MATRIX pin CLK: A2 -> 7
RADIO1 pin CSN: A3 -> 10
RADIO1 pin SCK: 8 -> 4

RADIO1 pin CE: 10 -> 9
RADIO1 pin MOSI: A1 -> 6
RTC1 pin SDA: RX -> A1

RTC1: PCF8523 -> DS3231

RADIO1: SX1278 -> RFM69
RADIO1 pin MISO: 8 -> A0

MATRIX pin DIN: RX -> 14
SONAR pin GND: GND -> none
★ ★ ★
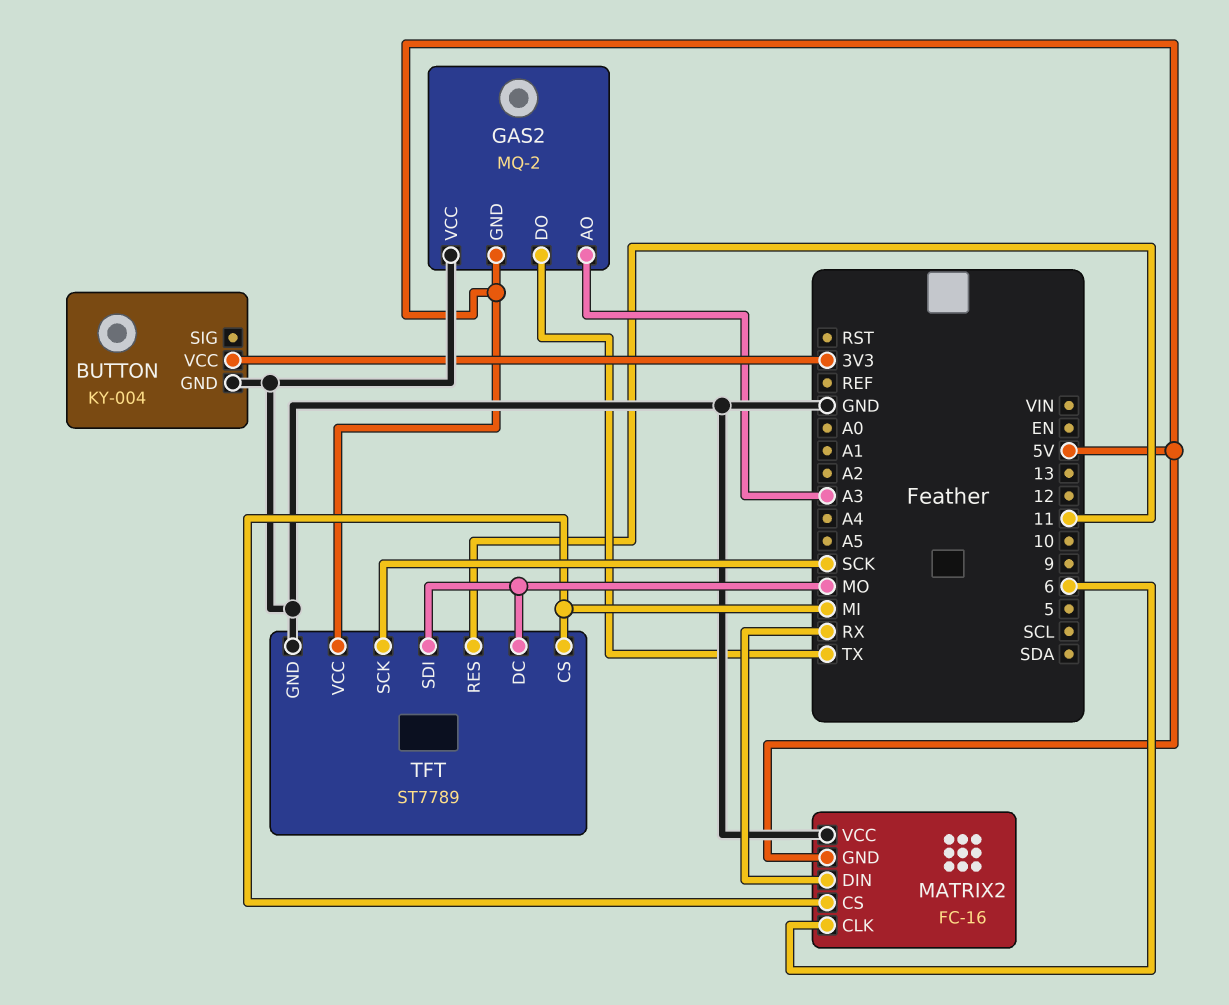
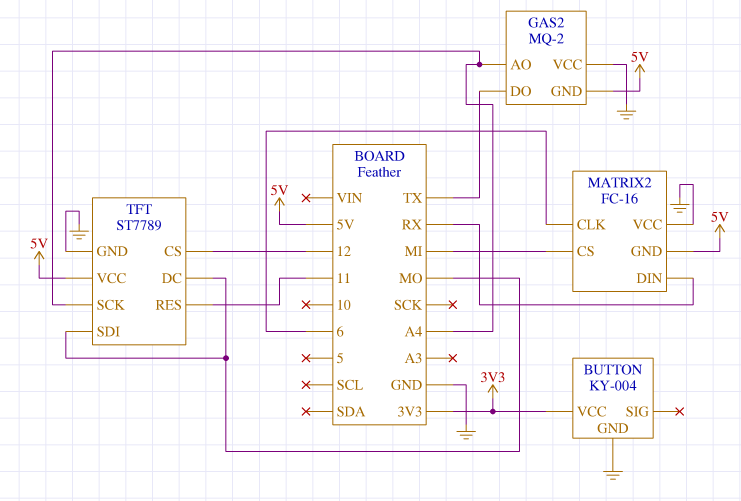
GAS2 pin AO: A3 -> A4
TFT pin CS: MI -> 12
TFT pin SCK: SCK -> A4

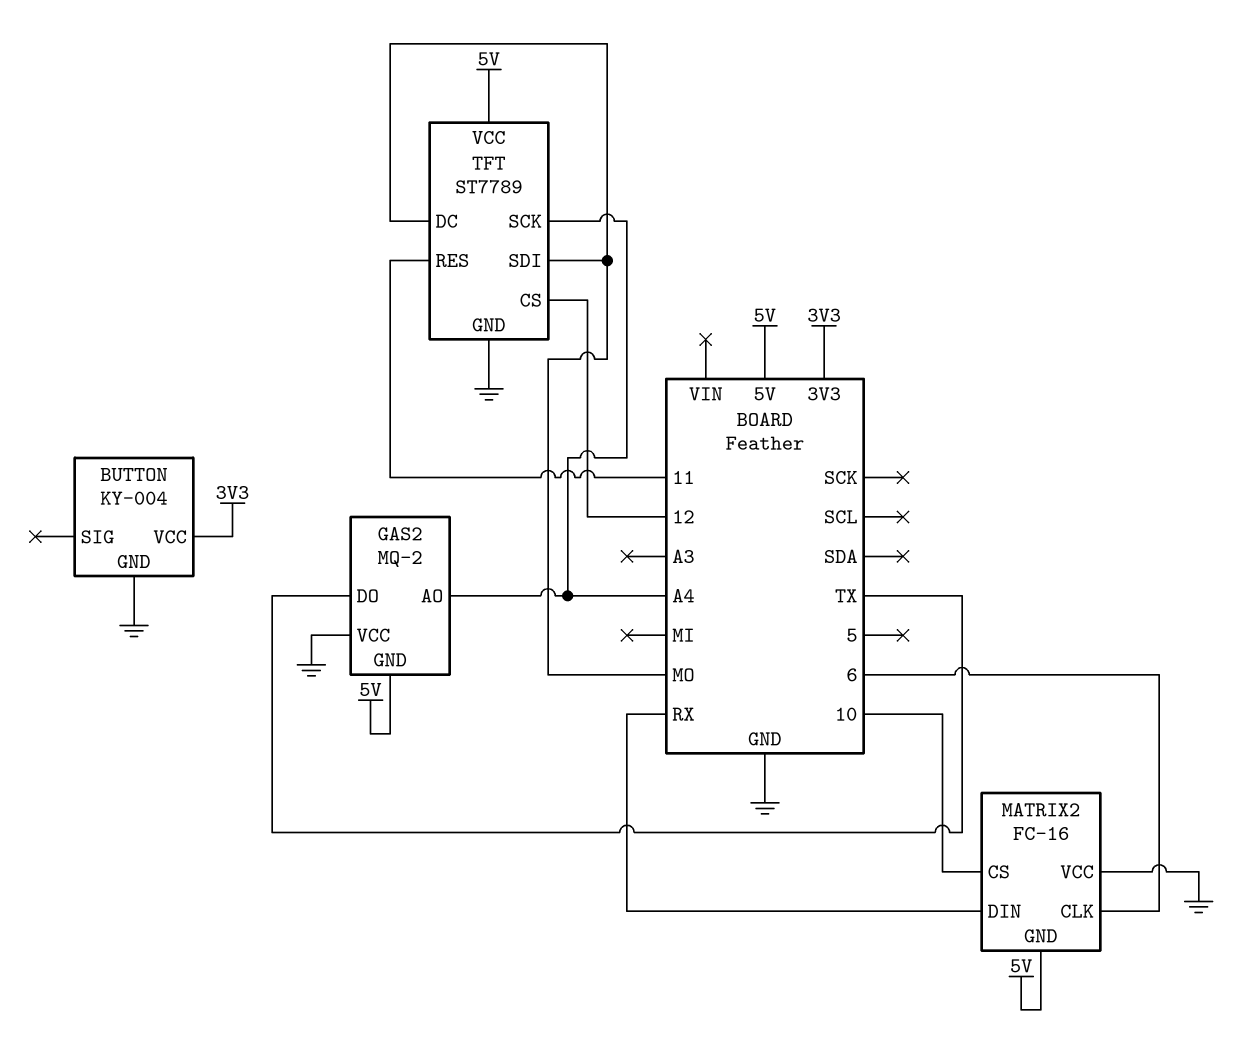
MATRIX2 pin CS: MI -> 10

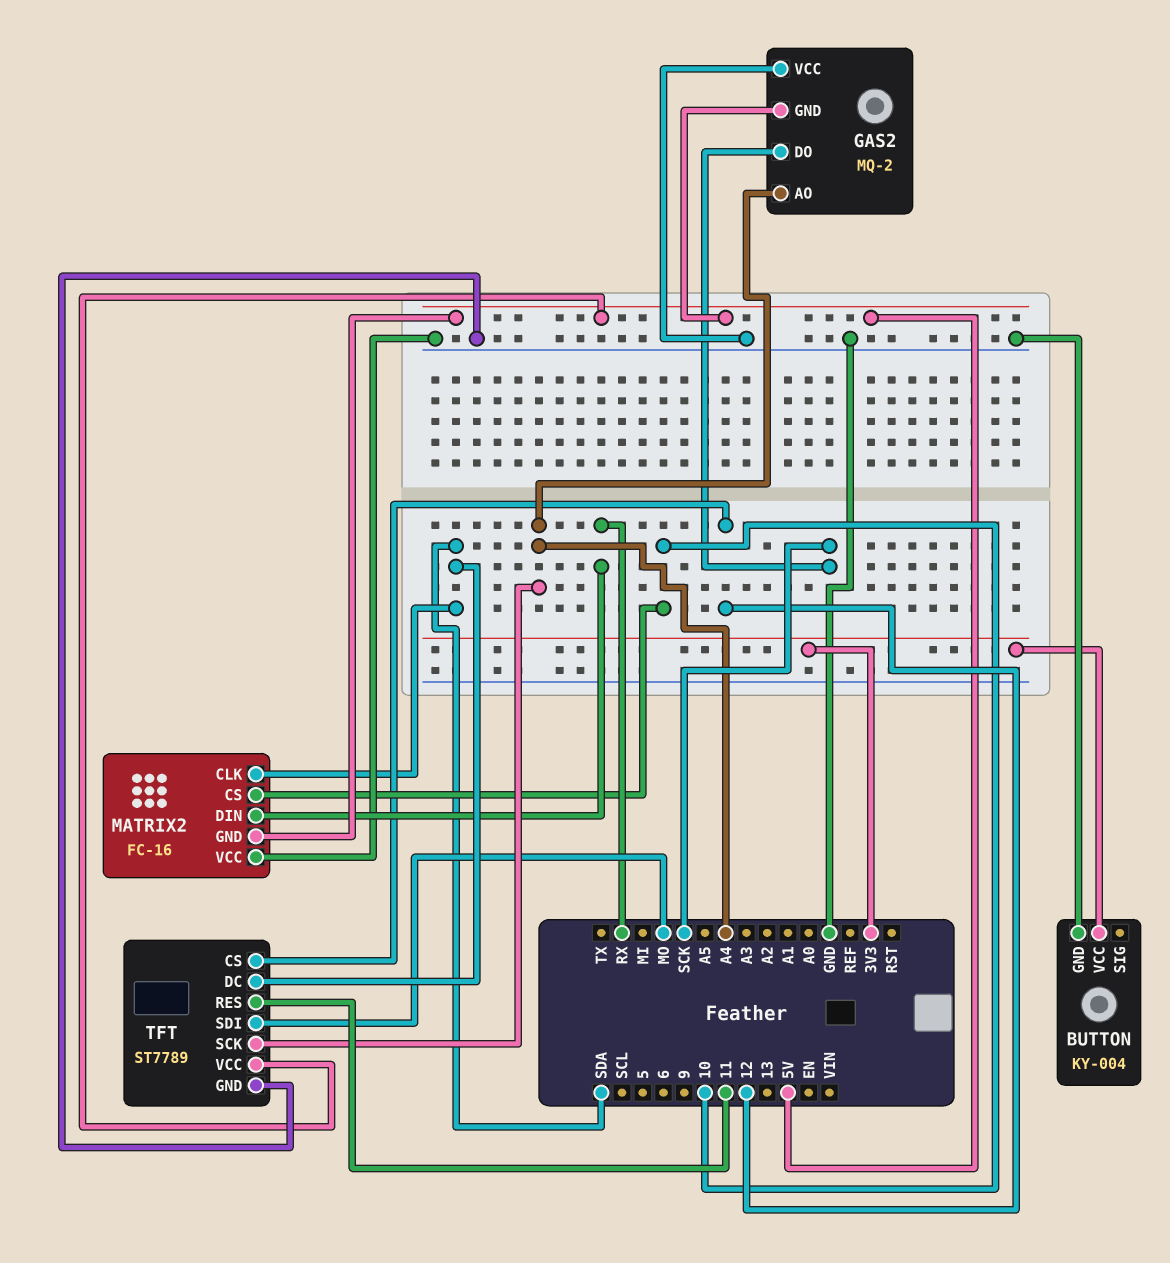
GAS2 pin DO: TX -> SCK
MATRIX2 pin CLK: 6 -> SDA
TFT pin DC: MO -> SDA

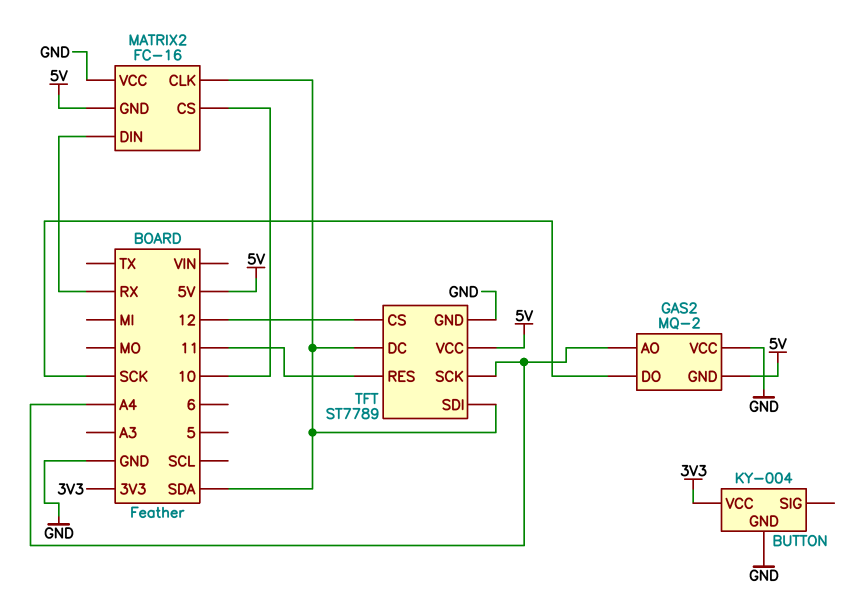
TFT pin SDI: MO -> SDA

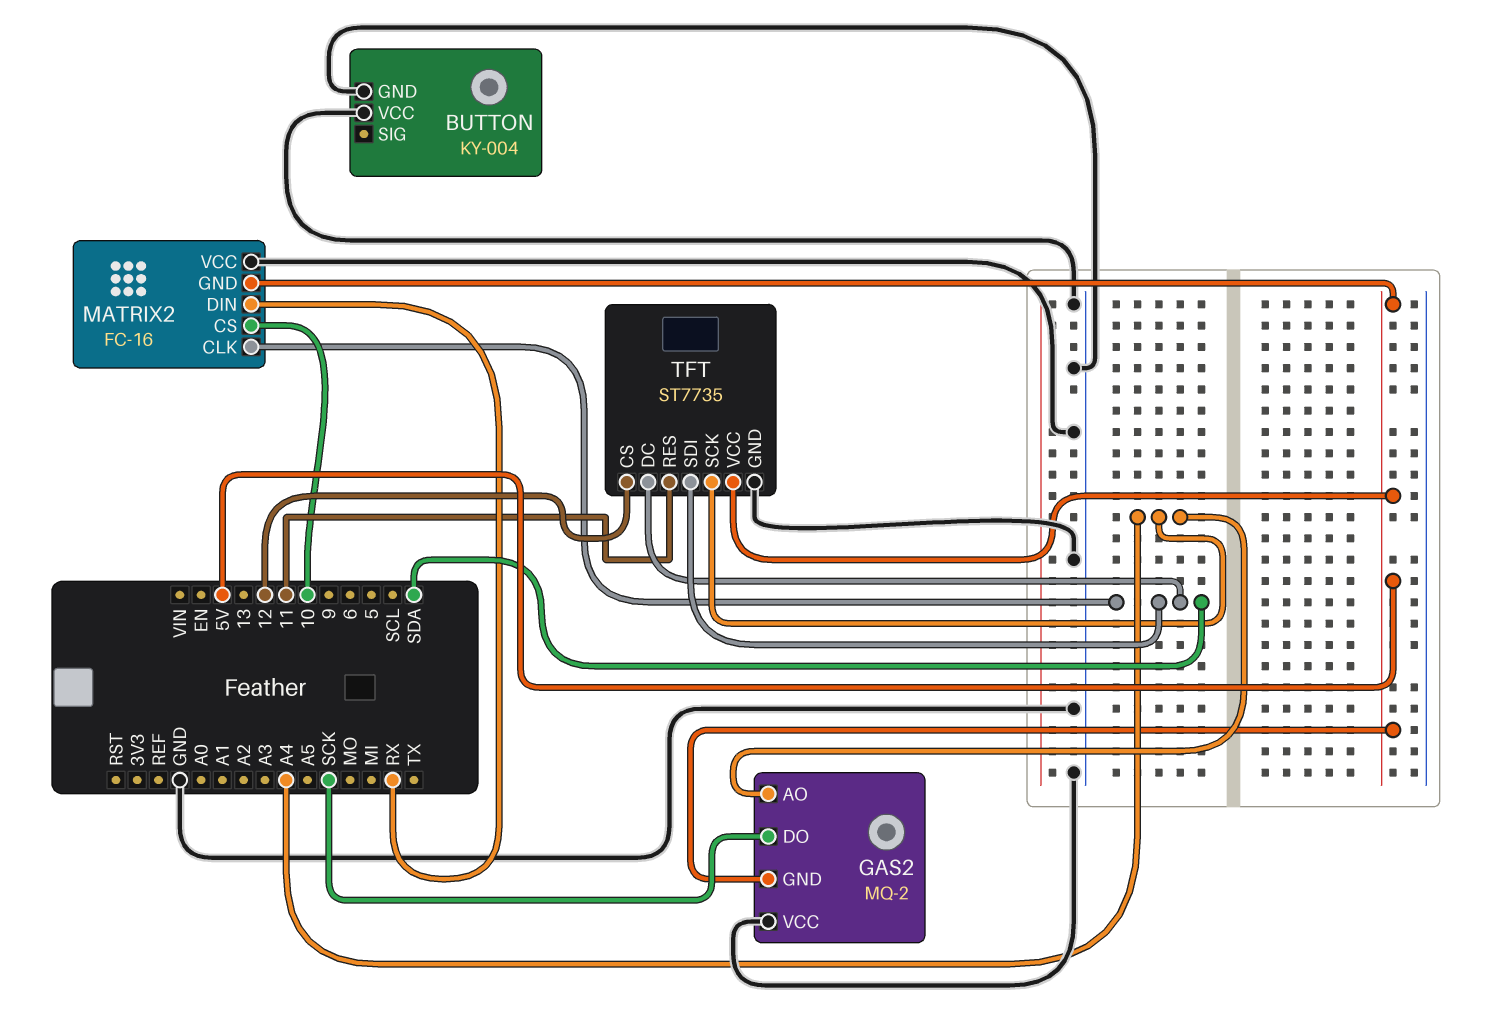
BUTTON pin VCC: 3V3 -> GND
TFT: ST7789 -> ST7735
★ ★ ★
TASK DESCRIPTION » Only those lines of the entries above that run from the line containing "MATRIX pin CLK: A2 -> 7" to the line containing "SONAR pin GND: GND -> none", both included, should be transcribed exactly.

TASK OUTPUT »
MATRIX pin CLK: A2 -> 7
RADIO1 pin CSN: A3 -> 10
RADIO1 pin SCK: 8 -> 4

RADIO1 pin CE: 10 -> 9
RADIO1 pin MOSI: A1 -> 6
RTC1 pin SDA: RX -> A1

RTC1: PCF8523 -> DS3231

RADIO1: SX1278 -> RFM69
RADIO1 pin MISO: 8 -> A0

MATRIX pin DIN: RX -> 14
SONAR pin GND: GND -> none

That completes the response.